:: PROBLEM ::
Where the line with "red cap [597,242,692,294]" appears below, start writing out lines exactly, and finish with the line with "camera: 100 degrees left, 15 degrees down", which is included; write out nothing else.

BEGIN RECORDS TO PROCESS

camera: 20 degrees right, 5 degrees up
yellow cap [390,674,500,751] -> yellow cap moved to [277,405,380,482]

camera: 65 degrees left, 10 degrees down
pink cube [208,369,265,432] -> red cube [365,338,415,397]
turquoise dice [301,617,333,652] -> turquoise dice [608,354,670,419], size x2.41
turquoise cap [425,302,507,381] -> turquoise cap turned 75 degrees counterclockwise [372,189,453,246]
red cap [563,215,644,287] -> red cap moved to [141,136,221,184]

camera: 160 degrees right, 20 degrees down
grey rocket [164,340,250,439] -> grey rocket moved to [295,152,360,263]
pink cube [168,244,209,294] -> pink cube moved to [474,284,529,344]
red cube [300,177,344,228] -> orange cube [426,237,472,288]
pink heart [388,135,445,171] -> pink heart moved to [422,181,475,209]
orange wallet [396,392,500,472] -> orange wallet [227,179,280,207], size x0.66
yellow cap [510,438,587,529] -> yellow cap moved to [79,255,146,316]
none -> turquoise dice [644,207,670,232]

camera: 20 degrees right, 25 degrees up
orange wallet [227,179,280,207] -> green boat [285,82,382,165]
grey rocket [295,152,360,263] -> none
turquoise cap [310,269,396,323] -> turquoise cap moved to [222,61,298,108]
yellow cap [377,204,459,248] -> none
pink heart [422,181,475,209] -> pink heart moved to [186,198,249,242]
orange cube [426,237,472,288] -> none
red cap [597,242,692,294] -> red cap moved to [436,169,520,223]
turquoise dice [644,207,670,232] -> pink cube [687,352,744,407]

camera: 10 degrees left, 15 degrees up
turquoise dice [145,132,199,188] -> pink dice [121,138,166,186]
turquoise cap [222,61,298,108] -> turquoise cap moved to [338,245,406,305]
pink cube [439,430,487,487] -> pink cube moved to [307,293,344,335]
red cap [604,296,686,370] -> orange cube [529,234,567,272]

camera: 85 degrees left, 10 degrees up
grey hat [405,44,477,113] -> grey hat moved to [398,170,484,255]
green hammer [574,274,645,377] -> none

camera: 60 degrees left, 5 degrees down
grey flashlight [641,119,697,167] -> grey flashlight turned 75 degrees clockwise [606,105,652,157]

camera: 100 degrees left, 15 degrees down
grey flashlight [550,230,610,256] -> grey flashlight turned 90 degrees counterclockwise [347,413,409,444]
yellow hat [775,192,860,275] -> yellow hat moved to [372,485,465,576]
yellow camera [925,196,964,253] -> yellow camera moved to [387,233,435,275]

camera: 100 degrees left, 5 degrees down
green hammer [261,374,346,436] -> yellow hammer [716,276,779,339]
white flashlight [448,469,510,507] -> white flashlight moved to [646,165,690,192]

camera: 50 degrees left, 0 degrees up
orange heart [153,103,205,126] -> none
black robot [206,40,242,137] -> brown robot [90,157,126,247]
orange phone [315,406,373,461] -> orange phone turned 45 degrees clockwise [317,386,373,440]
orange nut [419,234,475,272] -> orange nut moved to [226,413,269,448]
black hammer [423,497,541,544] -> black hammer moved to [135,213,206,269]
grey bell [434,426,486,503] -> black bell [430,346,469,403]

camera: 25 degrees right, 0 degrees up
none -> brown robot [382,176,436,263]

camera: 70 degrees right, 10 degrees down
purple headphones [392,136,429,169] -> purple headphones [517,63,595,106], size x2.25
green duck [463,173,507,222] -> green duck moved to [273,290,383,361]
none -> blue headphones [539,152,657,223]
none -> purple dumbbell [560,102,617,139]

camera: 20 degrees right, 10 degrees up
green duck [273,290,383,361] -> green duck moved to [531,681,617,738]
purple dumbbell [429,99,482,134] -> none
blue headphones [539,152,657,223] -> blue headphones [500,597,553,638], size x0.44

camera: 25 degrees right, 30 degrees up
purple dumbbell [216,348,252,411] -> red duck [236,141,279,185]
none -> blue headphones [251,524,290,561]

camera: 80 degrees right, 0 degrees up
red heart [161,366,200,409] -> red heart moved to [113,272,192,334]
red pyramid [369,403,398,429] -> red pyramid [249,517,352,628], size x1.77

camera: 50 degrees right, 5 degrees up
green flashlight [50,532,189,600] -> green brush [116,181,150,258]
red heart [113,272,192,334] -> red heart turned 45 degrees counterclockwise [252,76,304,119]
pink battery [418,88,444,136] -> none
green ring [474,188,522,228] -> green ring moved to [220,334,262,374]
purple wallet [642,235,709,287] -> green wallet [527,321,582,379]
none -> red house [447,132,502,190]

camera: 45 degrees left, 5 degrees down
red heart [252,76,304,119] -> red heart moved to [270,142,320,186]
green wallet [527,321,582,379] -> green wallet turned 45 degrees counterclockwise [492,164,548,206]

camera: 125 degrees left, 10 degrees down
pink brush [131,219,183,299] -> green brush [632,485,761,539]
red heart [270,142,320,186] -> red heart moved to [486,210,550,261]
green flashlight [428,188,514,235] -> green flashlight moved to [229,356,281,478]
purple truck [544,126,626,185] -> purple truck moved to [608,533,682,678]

END RECORDS TO PROCESS

:: SOLUTION TO THIS TASK ::
red cap [597,242,692,294] -> red cap moved to [436,169,520,223]
turquoise dice [644,207,670,232] -> pink cube [687,352,744,407]

camera: 10 degrees left, 15 degrees up
turquoise dice [145,132,199,188] -> pink dice [121,138,166,186]
turquoise cap [222,61,298,108] -> turquoise cap moved to [338,245,406,305]
pink cube [439,430,487,487] -> pink cube moved to [307,293,344,335]
red cap [604,296,686,370] -> orange cube [529,234,567,272]

camera: 85 degrees left, 10 degrees up
grey hat [405,44,477,113] -> grey hat moved to [398,170,484,255]
green hammer [574,274,645,377] -> none

camera: 60 degrees left, 5 degrees down
grey flashlight [641,119,697,167] -> grey flashlight turned 75 degrees clockwise [606,105,652,157]

camera: 100 degrees left, 15 degrees down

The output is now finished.